WHAT YOU HAVE TO DO: Please give back only the lines below from the one containing "none -> orange brick H7:H8 level 1" to the one containing "none -> orange brick H11 level 1", each repeated word for word, both ends included.

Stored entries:
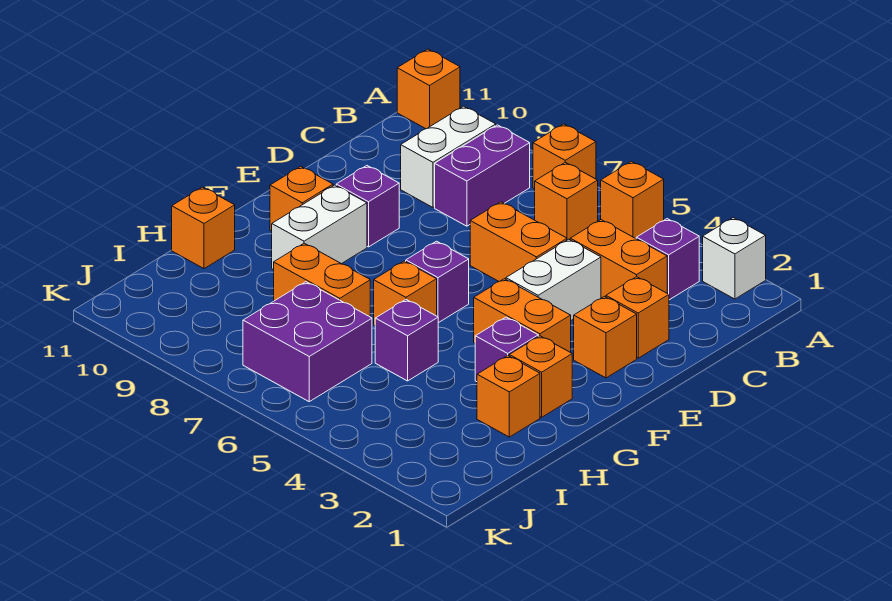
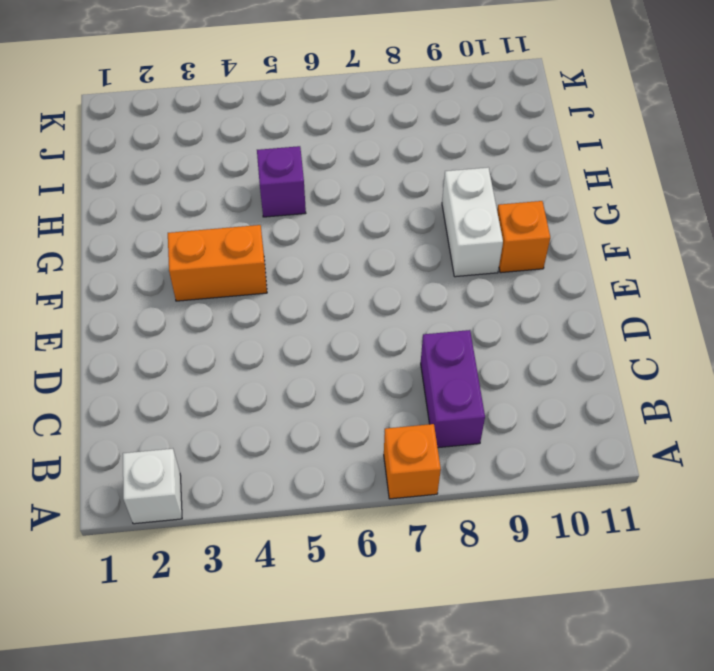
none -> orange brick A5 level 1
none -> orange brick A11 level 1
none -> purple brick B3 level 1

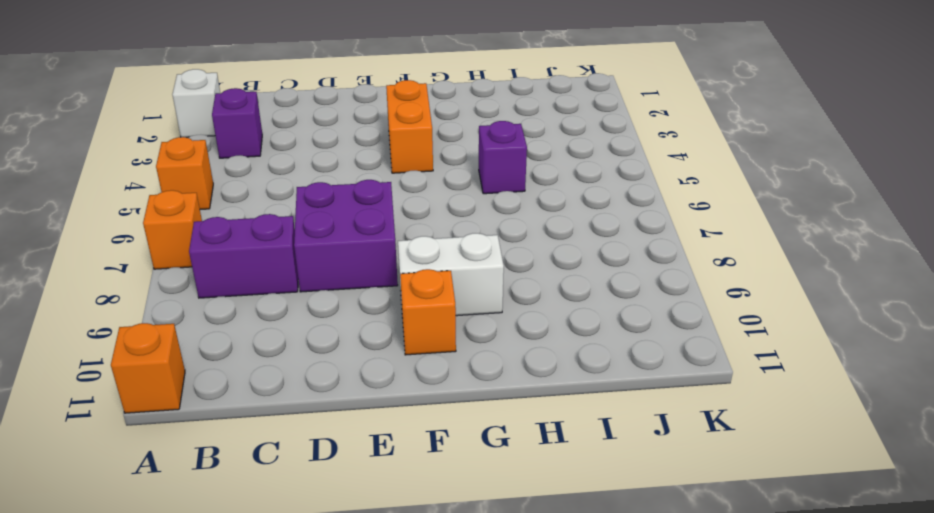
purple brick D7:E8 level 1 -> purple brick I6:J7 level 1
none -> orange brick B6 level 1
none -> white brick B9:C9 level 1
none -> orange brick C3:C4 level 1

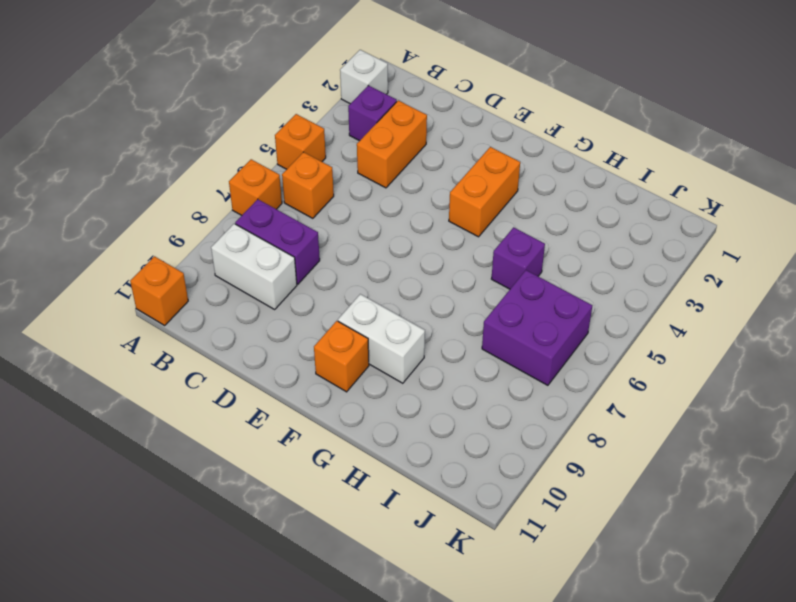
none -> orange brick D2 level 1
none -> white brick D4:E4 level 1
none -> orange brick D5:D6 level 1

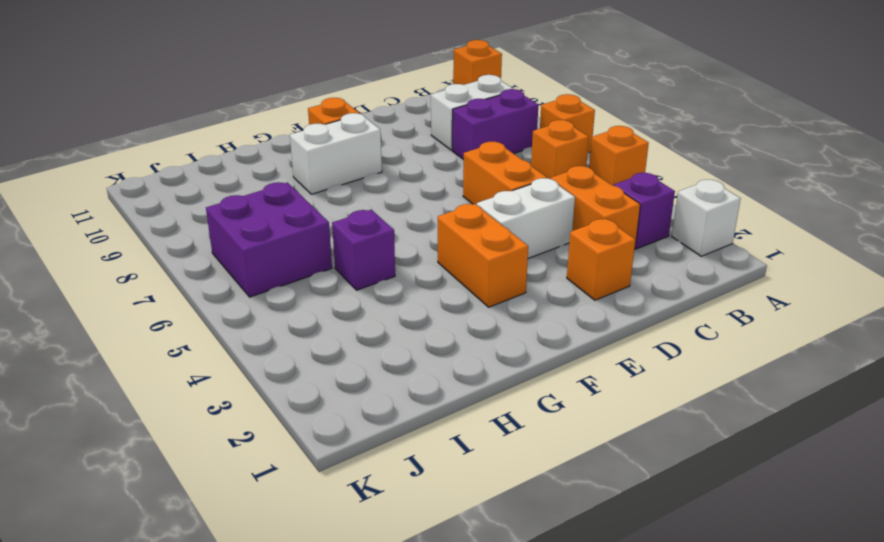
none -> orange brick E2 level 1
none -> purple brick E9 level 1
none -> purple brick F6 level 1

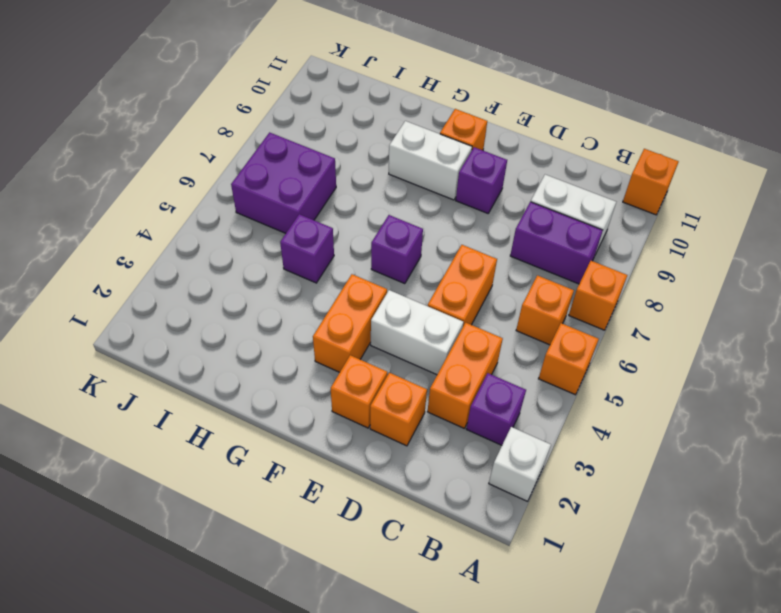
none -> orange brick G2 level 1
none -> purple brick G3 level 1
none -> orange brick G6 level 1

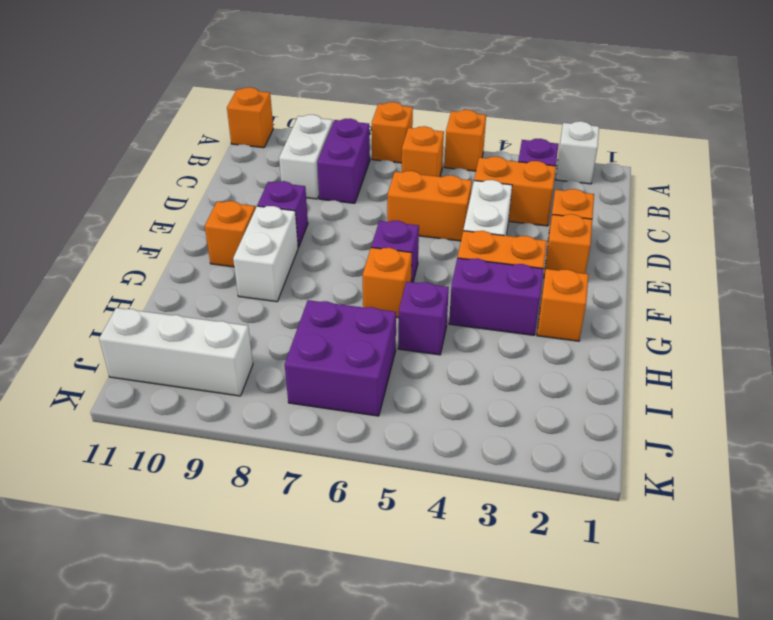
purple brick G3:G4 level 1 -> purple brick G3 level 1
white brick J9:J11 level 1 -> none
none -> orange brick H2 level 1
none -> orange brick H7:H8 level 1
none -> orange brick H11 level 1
--
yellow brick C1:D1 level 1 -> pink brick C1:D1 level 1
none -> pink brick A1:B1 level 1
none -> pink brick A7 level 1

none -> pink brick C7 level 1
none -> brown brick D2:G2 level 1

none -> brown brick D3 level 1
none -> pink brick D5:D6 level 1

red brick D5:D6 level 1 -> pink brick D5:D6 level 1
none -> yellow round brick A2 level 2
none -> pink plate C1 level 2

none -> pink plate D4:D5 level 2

THE ANSWER:
none -> orange brick H7:H8 level 1
none -> orange brick H11 level 1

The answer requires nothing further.